## Exercise details
Each line below from the one containing "R14: 91k (5V, U2/RB7) -> 91k (5V, SDA)" through the one containing "R10: 24k (SIG9, SIG13) -> 24k (GND, SIG13)" is to be given again exactly, and no line outside that span.

Difference listings:

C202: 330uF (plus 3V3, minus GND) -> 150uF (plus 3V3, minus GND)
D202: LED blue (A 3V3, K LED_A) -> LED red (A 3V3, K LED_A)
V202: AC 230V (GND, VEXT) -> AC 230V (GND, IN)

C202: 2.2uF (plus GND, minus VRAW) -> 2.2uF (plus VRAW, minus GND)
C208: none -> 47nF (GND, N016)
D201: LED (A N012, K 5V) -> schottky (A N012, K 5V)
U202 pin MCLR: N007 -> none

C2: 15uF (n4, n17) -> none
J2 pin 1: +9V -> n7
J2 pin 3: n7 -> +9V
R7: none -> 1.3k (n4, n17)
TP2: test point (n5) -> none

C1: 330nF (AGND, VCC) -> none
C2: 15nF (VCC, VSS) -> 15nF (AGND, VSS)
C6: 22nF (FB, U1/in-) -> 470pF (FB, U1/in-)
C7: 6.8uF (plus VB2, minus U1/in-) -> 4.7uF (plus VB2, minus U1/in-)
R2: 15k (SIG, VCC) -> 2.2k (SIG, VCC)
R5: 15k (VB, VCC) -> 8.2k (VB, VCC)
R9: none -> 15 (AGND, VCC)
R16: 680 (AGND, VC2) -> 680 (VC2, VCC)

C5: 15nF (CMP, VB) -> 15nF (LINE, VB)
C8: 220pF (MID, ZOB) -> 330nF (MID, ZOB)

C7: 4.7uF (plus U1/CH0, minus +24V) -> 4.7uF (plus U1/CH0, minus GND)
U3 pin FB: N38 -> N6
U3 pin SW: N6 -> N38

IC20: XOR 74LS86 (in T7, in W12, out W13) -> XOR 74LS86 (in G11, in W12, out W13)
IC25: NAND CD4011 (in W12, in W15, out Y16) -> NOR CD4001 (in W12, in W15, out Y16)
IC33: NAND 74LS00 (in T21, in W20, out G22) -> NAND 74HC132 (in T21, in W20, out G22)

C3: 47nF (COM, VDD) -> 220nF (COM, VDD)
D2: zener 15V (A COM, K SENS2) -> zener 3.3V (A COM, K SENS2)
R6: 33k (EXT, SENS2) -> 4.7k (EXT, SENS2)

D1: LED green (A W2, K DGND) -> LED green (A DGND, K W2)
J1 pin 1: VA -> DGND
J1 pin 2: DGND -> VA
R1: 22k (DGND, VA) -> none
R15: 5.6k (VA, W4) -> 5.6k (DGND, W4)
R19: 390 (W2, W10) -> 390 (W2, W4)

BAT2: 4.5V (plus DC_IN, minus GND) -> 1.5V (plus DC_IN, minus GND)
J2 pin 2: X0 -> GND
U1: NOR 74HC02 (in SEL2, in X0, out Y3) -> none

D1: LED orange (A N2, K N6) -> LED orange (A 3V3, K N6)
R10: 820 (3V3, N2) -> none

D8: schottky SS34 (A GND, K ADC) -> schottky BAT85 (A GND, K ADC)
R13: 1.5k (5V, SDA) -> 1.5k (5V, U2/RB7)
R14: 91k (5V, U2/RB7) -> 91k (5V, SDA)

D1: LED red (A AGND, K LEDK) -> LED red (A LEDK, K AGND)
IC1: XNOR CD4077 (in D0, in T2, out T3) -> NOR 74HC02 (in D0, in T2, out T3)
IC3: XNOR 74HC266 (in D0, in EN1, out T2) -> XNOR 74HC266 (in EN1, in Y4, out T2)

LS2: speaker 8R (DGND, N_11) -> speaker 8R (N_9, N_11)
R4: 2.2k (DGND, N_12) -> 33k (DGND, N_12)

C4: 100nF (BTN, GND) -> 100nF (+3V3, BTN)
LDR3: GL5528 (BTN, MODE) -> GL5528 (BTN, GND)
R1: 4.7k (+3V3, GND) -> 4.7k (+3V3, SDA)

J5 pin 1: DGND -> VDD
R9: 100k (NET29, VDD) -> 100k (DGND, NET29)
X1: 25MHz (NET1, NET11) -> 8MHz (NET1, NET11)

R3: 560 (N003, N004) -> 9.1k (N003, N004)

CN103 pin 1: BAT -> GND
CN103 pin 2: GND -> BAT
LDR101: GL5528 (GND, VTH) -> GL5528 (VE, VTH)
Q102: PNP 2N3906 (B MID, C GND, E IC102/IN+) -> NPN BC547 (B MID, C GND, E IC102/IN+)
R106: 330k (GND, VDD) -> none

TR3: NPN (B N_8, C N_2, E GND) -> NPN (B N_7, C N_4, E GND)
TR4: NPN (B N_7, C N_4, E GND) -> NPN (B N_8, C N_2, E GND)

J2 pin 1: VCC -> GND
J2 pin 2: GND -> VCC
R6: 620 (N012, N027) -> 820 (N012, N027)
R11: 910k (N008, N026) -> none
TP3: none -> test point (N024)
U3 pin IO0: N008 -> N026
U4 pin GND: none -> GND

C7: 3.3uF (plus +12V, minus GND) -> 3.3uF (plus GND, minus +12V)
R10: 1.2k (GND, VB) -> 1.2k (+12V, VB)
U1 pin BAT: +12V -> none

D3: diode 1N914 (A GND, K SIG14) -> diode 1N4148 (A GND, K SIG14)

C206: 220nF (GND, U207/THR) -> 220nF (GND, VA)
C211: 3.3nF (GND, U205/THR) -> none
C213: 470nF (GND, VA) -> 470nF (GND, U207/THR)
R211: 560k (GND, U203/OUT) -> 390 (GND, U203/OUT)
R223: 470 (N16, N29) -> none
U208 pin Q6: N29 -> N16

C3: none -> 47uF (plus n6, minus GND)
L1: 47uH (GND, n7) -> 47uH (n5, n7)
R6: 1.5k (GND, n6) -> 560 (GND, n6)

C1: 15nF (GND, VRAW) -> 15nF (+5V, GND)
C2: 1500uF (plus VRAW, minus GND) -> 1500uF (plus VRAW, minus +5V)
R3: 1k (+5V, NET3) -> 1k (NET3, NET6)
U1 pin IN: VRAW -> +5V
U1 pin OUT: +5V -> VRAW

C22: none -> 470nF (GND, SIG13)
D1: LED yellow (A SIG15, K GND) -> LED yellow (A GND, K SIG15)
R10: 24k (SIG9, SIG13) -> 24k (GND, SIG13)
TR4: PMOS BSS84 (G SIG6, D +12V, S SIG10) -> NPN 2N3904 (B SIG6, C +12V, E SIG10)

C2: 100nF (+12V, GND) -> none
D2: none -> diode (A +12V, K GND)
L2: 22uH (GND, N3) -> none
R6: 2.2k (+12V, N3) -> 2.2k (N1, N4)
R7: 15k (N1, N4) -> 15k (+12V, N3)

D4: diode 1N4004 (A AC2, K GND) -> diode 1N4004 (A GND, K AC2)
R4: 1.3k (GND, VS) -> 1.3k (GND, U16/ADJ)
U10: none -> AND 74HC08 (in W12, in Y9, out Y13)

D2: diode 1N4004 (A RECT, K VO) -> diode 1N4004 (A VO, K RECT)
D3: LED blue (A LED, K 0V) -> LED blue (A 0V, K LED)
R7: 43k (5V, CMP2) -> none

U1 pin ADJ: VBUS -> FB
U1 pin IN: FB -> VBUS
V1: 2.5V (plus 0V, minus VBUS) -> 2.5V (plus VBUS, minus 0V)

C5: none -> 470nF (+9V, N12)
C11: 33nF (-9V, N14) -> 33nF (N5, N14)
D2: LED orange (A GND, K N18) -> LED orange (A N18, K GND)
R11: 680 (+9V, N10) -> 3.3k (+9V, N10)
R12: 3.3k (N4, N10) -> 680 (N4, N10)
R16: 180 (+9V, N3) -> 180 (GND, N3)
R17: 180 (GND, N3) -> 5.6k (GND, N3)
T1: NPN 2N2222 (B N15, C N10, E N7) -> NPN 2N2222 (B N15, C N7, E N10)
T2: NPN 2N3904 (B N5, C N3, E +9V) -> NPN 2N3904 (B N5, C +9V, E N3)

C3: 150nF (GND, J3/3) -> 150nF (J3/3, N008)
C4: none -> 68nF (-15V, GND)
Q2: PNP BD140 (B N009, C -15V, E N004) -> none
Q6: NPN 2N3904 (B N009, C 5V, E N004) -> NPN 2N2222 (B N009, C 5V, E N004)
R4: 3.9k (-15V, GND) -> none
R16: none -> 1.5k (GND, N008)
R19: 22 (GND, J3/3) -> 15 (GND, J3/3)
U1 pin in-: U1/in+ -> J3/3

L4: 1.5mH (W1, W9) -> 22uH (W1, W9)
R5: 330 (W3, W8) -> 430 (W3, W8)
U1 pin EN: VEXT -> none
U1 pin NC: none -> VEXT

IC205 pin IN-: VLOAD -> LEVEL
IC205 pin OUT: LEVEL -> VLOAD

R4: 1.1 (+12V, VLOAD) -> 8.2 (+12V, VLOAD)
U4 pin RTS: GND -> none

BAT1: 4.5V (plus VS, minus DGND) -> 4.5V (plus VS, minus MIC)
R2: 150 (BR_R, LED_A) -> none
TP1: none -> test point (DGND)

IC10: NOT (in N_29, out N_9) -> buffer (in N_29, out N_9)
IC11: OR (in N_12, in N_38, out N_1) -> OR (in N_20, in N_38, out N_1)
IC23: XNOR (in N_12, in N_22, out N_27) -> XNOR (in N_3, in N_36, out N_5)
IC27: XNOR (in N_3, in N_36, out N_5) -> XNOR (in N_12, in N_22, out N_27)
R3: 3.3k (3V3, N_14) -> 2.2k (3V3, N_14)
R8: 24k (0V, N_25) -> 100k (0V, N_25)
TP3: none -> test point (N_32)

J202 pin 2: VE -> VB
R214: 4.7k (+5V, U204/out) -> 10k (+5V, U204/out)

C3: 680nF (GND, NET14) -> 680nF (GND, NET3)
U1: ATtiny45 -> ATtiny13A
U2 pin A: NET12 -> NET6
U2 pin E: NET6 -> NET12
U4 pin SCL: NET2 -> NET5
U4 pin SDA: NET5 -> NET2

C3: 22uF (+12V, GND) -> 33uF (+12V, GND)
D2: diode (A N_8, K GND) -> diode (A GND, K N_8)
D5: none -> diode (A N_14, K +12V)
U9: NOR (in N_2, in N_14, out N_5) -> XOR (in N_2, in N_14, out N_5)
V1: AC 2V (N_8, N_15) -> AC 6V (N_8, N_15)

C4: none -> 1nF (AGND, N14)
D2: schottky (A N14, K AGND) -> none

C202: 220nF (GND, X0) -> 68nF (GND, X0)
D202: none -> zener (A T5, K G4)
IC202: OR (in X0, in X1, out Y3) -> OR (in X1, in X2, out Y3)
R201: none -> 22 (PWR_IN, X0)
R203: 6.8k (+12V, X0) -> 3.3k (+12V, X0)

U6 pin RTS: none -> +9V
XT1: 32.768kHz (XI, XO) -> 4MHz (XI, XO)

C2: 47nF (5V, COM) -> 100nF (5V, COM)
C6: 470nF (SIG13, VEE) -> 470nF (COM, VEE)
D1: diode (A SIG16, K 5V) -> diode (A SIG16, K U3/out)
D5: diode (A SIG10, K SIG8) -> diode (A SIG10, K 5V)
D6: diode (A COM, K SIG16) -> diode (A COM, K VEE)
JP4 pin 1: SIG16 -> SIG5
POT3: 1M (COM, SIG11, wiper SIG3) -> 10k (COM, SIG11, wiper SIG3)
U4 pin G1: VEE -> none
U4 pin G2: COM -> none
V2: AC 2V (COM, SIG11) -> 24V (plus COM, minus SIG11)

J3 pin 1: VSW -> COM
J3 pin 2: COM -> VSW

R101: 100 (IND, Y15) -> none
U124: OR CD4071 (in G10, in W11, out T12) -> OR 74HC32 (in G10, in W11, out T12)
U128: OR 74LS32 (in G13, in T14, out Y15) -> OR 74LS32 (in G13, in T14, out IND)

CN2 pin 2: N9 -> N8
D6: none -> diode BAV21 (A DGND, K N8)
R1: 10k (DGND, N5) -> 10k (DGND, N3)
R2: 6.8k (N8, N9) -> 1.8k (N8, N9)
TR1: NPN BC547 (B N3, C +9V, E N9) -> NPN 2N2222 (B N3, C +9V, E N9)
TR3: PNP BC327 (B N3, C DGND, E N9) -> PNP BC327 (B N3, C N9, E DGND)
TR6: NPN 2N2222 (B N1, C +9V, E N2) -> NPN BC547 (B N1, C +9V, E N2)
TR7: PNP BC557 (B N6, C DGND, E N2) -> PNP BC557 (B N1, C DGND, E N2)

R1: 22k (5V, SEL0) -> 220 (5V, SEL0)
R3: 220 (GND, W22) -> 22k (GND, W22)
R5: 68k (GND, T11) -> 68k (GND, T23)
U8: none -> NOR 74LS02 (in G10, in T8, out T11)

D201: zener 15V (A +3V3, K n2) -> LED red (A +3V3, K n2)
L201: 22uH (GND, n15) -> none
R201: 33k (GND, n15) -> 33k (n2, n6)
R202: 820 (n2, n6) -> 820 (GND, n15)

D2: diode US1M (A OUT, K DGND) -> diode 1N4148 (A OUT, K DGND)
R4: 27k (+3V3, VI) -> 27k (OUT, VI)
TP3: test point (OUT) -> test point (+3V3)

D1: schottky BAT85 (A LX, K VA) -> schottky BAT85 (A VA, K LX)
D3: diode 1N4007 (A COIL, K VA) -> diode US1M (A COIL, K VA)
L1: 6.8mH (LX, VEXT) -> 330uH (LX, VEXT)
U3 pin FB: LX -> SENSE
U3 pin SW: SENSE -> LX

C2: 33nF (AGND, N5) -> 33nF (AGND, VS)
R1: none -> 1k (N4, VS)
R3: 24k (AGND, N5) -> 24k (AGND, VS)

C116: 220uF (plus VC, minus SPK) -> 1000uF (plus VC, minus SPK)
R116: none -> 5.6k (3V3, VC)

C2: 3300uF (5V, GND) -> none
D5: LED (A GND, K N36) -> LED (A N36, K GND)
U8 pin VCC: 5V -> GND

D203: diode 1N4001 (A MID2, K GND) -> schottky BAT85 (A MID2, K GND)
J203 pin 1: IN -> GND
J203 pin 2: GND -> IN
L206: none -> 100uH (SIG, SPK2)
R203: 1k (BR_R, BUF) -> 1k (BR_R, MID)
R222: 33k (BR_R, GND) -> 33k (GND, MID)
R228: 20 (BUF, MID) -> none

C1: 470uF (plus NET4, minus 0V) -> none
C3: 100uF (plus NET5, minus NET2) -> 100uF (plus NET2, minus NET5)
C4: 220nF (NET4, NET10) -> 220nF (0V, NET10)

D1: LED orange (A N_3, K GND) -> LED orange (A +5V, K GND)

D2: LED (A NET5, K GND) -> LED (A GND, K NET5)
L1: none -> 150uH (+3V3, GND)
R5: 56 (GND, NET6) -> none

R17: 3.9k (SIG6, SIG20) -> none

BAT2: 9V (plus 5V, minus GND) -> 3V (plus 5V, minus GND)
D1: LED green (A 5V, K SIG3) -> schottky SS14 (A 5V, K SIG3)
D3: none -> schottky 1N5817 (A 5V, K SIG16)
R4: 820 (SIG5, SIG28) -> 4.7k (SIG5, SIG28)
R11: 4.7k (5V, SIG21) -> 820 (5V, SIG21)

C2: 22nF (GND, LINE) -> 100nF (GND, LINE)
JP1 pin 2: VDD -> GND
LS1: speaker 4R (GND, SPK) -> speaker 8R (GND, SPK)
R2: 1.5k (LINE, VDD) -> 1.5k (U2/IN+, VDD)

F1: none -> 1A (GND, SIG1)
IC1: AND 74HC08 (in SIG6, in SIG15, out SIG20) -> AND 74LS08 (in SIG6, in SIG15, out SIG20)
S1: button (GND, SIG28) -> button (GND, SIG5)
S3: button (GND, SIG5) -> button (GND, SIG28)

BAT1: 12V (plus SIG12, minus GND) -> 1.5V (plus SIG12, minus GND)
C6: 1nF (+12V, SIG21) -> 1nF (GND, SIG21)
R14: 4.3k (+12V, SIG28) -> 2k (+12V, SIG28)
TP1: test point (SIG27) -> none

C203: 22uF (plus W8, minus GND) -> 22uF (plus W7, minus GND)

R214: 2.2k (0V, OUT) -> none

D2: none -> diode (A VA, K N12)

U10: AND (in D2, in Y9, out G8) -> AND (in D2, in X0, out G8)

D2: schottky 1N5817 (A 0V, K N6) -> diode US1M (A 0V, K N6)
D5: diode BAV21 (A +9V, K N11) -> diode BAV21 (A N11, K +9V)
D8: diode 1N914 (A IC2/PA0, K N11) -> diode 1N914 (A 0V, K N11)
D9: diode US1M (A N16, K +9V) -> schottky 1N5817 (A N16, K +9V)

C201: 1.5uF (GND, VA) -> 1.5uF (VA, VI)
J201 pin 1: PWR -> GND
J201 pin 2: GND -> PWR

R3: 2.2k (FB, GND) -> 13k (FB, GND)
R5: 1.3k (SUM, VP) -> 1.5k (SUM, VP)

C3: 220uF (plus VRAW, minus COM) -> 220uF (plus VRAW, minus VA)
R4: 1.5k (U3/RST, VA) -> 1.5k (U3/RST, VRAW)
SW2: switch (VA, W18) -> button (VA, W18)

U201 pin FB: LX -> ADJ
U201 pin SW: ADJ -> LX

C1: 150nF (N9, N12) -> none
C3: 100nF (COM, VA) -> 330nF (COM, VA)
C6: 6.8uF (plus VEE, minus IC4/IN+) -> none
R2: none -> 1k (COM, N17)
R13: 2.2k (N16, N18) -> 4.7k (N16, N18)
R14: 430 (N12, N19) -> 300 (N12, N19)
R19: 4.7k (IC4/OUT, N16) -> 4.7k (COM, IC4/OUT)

## Result of this exercise
R14: 91k (5V, U2/RB7) -> 91k (5V, SDA)

D1: LED red (A AGND, K LEDK) -> LED red (A LEDK, K AGND)
IC1: XNOR CD4077 (in D0, in T2, out T3) -> NOR 74HC02 (in D0, in T2, out T3)
IC3: XNOR 74HC266 (in D0, in EN1, out T2) -> XNOR 74HC266 (in EN1, in Y4, out T2)

LS2: speaker 8R (DGND, N_11) -> speaker 8R (N_9, N_11)
R4: 2.2k (DGND, N_12) -> 33k (DGND, N_12)

C4: 100nF (BTN, GND) -> 100nF (+3V3, BTN)
LDR3: GL5528 (BTN, MODE) -> GL5528 (BTN, GND)
R1: 4.7k (+3V3, GND) -> 4.7k (+3V3, SDA)

J5 pin 1: DGND -> VDD
R9: 100k (NET29, VDD) -> 100k (DGND, NET29)
X1: 25MHz (NET1, NET11) -> 8MHz (NET1, NET11)

R3: 560 (N003, N004) -> 9.1k (N003, N004)

CN103 pin 1: BAT -> GND
CN103 pin 2: GND -> BAT
LDR101: GL5528 (GND, VTH) -> GL5528 (VE, VTH)
Q102: PNP 2N3906 (B MID, C GND, E IC102/IN+) -> NPN BC547 (B MID, C GND, E IC102/IN+)
R106: 330k (GND, VDD) -> none

TR3: NPN (B N_8, C N_2, E GND) -> NPN (B N_7, C N_4, E GND)
TR4: NPN (B N_7, C N_4, E GND) -> NPN (B N_8, C N_2, E GND)

J2 pin 1: VCC -> GND
J2 pin 2: GND -> VCC
R6: 620 (N012, N027) -> 820 (N012, N027)
R11: 910k (N008, N026) -> none
TP3: none -> test point (N024)
U3 pin IO0: N008 -> N026
U4 pin GND: none -> GND

C7: 3.3uF (plus +12V, minus GND) -> 3.3uF (plus GND, minus +12V)
R10: 1.2k (GND, VB) -> 1.2k (+12V, VB)
U1 pin BAT: +12V -> none

D3: diode 1N914 (A GND, K SIG14) -> diode 1N4148 (A GND, K SIG14)

C206: 220nF (GND, U207/THR) -> 220nF (GND, VA)
C211: 3.3nF (GND, U205/THR) -> none
C213: 470nF (GND, VA) -> 470nF (GND, U207/THR)
R211: 560k (GND, U203/OUT) -> 390 (GND, U203/OUT)
R223: 470 (N16, N29) -> none
U208 pin Q6: N29 -> N16

C3: none -> 47uF (plus n6, minus GND)
L1: 47uH (GND, n7) -> 47uH (n5, n7)
R6: 1.5k (GND, n6) -> 560 (GND, n6)

C1: 15nF (GND, VRAW) -> 15nF (+5V, GND)
C2: 1500uF (plus VRAW, minus GND) -> 1500uF (plus VRAW, minus +5V)
R3: 1k (+5V, NET3) -> 1k (NET3, NET6)
U1 pin IN: VRAW -> +5V
U1 pin OUT: +5V -> VRAW

C22: none -> 470nF (GND, SIG13)
D1: LED yellow (A SIG15, K GND) -> LED yellow (A GND, K SIG15)
R10: 24k (SIG9, SIG13) -> 24k (GND, SIG13)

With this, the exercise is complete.